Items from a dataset

((

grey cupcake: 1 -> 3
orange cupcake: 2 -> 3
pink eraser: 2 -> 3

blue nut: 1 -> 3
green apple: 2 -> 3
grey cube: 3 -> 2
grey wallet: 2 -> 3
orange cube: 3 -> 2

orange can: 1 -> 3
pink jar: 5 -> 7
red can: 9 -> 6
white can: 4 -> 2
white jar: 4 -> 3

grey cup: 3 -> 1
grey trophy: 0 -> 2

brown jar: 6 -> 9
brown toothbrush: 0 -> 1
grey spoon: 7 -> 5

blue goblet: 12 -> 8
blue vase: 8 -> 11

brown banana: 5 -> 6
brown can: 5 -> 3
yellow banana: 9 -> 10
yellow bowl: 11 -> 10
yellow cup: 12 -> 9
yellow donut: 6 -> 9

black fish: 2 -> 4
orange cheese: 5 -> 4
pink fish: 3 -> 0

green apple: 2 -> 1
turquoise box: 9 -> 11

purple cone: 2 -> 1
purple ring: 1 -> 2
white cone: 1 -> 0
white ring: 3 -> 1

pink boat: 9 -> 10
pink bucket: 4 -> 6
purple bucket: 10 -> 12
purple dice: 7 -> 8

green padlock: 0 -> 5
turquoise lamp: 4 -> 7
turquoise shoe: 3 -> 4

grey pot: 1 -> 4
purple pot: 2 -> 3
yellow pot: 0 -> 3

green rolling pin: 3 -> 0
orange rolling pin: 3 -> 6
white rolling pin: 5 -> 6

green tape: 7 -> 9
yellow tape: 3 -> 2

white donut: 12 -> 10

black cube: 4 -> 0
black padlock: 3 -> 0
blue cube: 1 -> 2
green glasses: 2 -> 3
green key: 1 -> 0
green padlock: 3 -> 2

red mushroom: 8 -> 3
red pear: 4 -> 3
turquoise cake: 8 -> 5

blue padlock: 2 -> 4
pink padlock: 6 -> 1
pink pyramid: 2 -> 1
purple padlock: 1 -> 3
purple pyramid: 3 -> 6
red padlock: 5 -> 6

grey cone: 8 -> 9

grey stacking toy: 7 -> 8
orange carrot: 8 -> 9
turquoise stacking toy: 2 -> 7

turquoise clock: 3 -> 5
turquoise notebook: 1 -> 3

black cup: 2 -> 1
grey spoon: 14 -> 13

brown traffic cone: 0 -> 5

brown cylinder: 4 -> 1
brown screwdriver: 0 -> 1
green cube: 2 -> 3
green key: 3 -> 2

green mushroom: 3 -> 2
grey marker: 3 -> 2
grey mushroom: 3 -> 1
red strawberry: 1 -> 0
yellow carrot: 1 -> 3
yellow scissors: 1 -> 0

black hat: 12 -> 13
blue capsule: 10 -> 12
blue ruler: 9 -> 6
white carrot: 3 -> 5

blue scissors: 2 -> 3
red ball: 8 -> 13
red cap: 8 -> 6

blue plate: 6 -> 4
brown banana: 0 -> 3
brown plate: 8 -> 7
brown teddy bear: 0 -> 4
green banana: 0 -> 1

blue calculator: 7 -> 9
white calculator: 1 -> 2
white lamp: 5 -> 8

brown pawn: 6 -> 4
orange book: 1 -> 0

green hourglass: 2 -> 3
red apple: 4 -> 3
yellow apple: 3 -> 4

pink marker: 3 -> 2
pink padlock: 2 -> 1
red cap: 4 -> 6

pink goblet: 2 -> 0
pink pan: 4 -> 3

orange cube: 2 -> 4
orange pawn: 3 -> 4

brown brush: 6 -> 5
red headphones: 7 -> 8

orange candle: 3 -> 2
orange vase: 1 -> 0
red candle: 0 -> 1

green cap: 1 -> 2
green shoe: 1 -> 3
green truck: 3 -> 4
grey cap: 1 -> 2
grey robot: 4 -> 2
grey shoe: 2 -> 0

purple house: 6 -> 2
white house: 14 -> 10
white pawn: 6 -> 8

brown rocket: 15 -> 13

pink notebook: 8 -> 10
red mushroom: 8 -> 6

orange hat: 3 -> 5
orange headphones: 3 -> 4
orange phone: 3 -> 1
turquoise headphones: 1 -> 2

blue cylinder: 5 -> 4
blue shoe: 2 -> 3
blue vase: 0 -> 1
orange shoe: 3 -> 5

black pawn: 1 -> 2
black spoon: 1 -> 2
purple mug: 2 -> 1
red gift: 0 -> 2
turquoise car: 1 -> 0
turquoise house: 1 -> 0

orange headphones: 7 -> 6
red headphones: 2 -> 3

))

From the records above, reproduce exactly the lines from the one with "blue padlock: 2 -> 4" to the one with "blue plate: 6 -> 4", both included, and no others.

» **Exercise answer**:
blue padlock: 2 -> 4
pink padlock: 6 -> 1
pink pyramid: 2 -> 1
purple padlock: 1 -> 3
purple pyramid: 3 -> 6
red padlock: 5 -> 6

grey cone: 8 -> 9

grey stacking toy: 7 -> 8
orange carrot: 8 -> 9
turquoise stacking toy: 2 -> 7

turquoise clock: 3 -> 5
turquoise notebook: 1 -> 3

black cup: 2 -> 1
grey spoon: 14 -> 13

brown traffic cone: 0 -> 5

brown cylinder: 4 -> 1
brown screwdriver: 0 -> 1
green cube: 2 -> 3
green key: 3 -> 2

green mushroom: 3 -> 2
grey marker: 3 -> 2
grey mushroom: 3 -> 1
red strawberry: 1 -> 0
yellow carrot: 1 -> 3
yellow scissors: 1 -> 0

black hat: 12 -> 13
blue capsule: 10 -> 12
blue ruler: 9 -> 6
white carrot: 3 -> 5

blue scissors: 2 -> 3
red ball: 8 -> 13
red cap: 8 -> 6

blue plate: 6 -> 4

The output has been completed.